Given data:
+--

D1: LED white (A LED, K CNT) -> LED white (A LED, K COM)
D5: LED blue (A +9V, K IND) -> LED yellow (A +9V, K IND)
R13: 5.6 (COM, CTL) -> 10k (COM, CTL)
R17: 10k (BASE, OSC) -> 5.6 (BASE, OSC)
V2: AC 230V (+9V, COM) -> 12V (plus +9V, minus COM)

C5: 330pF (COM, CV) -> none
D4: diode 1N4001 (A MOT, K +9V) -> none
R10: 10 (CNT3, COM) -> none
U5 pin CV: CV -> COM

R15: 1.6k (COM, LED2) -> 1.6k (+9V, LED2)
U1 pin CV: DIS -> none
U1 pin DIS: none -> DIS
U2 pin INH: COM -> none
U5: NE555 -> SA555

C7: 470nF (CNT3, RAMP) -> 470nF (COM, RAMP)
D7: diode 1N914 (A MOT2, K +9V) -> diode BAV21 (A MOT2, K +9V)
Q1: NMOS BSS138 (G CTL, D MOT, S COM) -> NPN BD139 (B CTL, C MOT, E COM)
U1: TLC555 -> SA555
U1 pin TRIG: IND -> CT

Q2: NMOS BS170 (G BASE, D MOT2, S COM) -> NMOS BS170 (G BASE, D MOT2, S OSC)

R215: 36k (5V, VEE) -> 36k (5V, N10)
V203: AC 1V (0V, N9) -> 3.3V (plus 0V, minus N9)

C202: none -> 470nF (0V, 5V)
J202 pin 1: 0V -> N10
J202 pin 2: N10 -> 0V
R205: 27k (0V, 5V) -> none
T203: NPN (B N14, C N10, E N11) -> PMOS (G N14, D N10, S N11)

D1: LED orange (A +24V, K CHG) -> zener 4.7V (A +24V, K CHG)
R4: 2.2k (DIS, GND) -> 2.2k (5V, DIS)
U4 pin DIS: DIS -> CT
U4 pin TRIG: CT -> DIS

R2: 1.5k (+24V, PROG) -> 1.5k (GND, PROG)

+--

Directions:
Word for word, set down the lines from the beginning of the records through the line that holds "T203: NPN (B". Leave out the rest.

Answer space:
D1: LED white (A LED, K CNT) -> LED white (A LED, K COM)
D5: LED blue (A +9V, K IND) -> LED yellow (A +9V, K IND)
R13: 5.6 (COM, CTL) -> 10k (COM, CTL)
R17: 10k (BASE, OSC) -> 5.6 (BASE, OSC)
V2: AC 230V (+9V, COM) -> 12V (plus +9V, minus COM)

C5: 330pF (COM, CV) -> none
D4: diode 1N4001 (A MOT, K +9V) -> none
R10: 10 (CNT3, COM) -> none
U5 pin CV: CV -> COM

R15: 1.6k (COM, LED2) -> 1.6k (+9V, LED2)
U1 pin CV: DIS -> none
U1 pin DIS: none -> DIS
U2 pin INH: COM -> none
U5: NE555 -> SA555

C7: 470nF (CNT3, RAMP) -> 470nF (COM, RAMP)
D7: diode 1N914 (A MOT2, K +9V) -> diode BAV21 (A MOT2, K +9V)
Q1: NMOS BSS138 (G CTL, D MOT, S COM) -> NPN BD139 (B CTL, C MOT, E COM)
U1: TLC555 -> SA555
U1 pin TRIG: IND -> CT

Q2: NMOS BS170 (G BASE, D MOT2, S COM) -> NMOS BS170 (G BASE, D MOT2, S OSC)

R215: 36k (5V, VEE) -> 36k (5V, N10)
V203: AC 1V (0V, N9) -> 3.3V (plus 0V, minus N9)

C202: none -> 470nF (0V, 5V)
J202 pin 1: 0V -> N10
J202 pin 2: N10 -> 0V
R205: 27k (0V, 5V) -> none
T203: NPN (B N14, C N10, E N11) -> PMOS (G N14, D N10, S N11)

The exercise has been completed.